##### Records shown

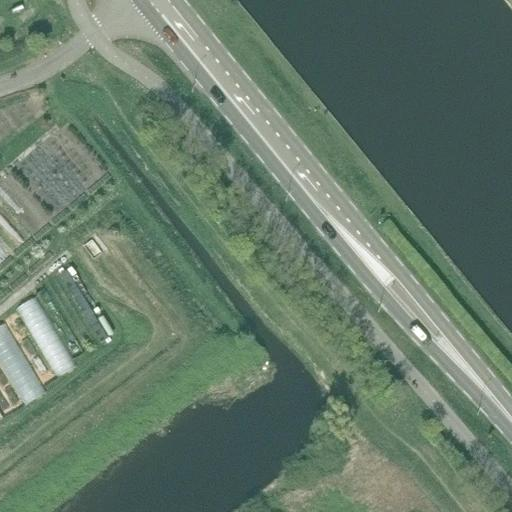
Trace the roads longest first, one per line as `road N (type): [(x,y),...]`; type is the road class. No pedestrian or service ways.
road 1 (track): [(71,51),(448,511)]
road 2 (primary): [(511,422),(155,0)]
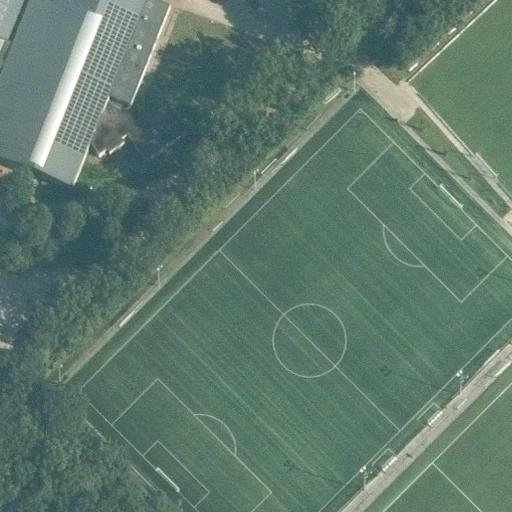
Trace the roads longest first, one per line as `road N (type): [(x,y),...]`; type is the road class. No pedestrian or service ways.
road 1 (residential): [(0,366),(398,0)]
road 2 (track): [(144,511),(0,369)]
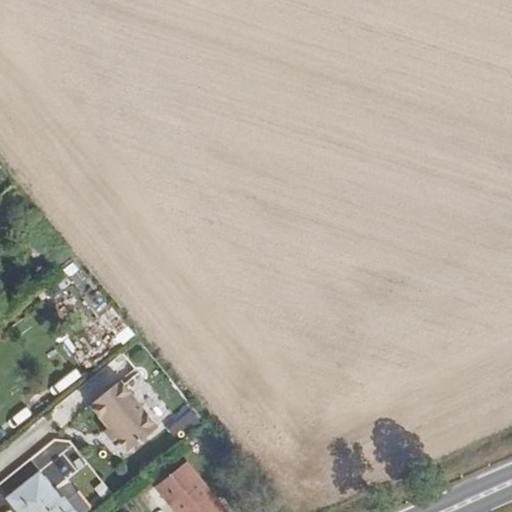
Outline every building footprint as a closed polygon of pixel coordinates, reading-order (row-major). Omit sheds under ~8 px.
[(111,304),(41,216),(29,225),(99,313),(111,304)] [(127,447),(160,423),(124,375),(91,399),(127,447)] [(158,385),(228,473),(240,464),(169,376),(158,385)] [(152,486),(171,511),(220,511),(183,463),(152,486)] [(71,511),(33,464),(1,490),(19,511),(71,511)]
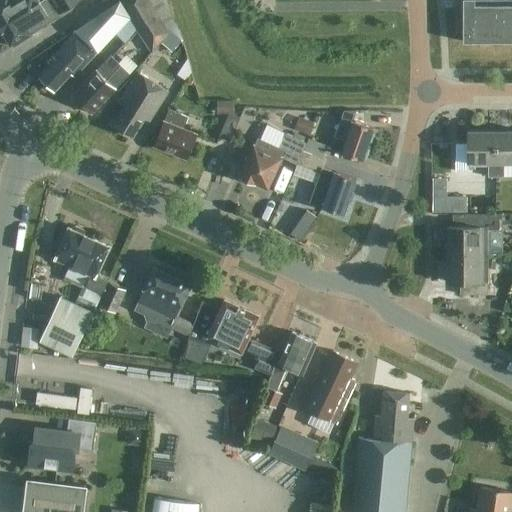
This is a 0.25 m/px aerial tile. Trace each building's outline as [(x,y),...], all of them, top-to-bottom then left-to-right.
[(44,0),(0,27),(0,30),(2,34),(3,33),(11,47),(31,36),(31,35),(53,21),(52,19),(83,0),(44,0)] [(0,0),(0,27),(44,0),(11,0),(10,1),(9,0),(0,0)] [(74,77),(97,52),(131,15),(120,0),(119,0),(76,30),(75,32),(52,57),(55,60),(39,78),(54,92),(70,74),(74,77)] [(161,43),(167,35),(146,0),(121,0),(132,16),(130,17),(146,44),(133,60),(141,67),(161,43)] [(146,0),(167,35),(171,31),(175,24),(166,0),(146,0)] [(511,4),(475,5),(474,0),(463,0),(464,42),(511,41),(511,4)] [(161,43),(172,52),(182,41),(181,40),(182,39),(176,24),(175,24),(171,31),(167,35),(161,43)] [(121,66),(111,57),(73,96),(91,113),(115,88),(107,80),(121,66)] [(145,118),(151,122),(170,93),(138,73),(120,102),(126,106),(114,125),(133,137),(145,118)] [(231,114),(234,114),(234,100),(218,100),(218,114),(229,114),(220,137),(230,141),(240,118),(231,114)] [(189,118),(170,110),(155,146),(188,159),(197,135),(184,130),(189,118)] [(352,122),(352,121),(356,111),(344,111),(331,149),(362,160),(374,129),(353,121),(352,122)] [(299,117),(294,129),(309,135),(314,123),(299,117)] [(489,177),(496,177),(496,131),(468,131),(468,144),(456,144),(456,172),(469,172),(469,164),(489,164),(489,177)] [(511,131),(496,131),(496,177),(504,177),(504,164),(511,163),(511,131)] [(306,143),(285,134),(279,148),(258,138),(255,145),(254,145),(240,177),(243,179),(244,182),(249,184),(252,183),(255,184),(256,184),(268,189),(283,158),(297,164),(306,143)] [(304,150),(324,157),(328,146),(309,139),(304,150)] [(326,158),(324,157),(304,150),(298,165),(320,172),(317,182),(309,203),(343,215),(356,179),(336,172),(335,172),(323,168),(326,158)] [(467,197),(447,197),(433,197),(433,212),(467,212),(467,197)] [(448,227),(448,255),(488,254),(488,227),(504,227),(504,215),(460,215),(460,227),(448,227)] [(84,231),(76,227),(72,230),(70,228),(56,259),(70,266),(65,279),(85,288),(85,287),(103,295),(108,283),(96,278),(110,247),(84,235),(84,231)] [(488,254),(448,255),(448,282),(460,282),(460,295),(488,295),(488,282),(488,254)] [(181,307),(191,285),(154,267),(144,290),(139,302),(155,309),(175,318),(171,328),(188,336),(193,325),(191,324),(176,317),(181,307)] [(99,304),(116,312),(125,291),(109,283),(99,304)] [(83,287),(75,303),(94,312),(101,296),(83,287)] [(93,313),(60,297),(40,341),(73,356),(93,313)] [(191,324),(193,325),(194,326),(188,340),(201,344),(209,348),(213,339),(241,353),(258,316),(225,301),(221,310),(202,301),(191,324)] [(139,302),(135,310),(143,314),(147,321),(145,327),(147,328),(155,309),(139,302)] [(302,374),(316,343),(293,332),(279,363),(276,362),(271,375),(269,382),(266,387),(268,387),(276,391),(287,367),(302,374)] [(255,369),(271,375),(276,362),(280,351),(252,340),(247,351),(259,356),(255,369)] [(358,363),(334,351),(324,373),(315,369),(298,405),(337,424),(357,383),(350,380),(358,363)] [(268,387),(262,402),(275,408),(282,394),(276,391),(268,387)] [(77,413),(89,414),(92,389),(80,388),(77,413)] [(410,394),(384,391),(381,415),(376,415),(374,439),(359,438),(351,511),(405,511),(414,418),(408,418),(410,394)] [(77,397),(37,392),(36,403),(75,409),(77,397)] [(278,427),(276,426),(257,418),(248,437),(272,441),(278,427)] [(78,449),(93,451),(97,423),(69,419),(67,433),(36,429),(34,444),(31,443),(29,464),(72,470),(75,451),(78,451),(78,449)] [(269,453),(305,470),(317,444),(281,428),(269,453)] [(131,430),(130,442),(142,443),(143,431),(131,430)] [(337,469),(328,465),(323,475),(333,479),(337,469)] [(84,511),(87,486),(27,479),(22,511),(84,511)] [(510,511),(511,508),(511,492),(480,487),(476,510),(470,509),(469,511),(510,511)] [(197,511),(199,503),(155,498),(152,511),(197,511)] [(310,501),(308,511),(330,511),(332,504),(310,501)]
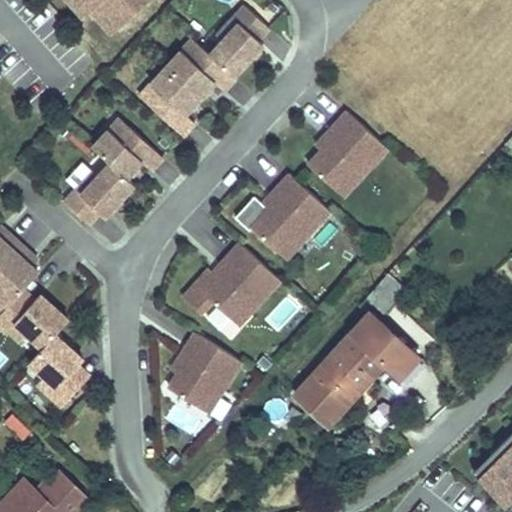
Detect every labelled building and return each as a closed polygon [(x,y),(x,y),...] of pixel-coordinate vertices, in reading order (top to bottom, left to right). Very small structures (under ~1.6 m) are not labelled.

##########
##### Records shown

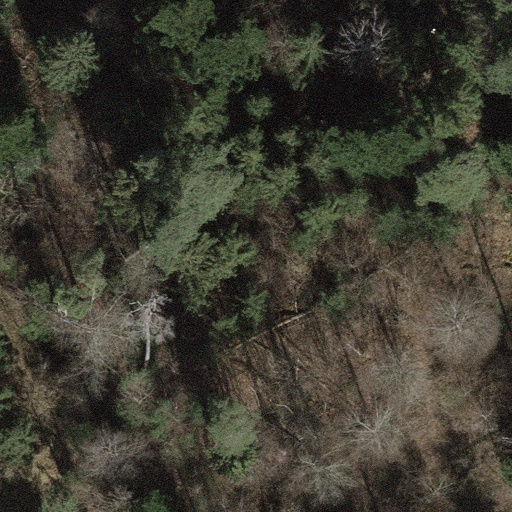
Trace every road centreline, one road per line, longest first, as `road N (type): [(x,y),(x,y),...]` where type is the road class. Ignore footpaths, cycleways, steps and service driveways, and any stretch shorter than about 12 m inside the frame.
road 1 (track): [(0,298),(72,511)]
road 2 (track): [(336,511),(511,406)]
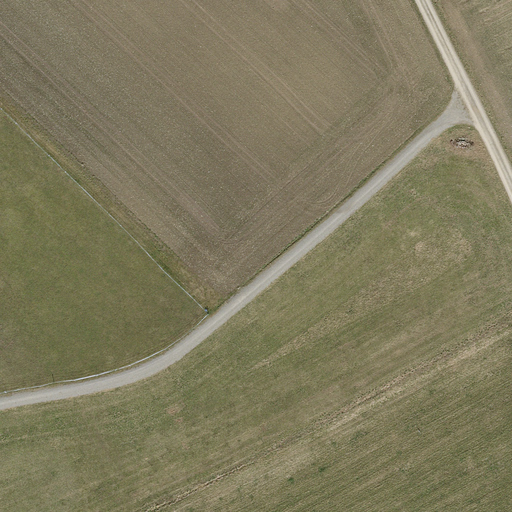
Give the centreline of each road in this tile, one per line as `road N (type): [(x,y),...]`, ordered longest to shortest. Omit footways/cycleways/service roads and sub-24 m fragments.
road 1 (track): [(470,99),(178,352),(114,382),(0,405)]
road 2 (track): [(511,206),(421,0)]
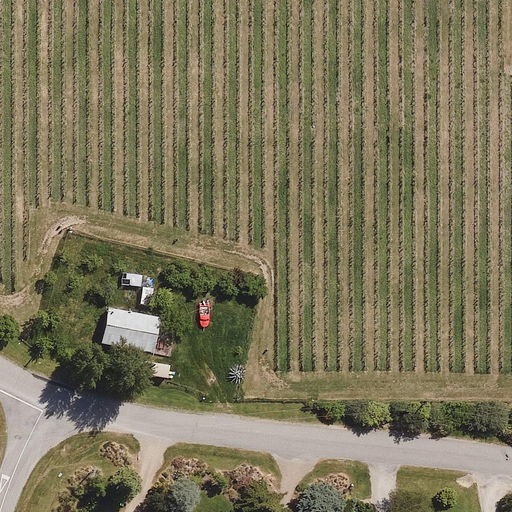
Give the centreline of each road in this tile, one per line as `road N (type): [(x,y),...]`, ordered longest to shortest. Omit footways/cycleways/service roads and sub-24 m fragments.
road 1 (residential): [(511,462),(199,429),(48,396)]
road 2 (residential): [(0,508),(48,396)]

##########

Request: Pull out each line of the records above that contains the word "closed". Matching is case-sensitive.

Correct output:
Outline every building footprint as a closed polygon of pixel coordinates, reading-order (row-major). Omit sheds under ~8 px.
Detect every labelled building and return each as a closed polygon [(x,y),(x,y),...] of pixel-coordinate vertices, in reading order (top to bottom, left to right). Very small structures (under ~1.6 m) are not labelled.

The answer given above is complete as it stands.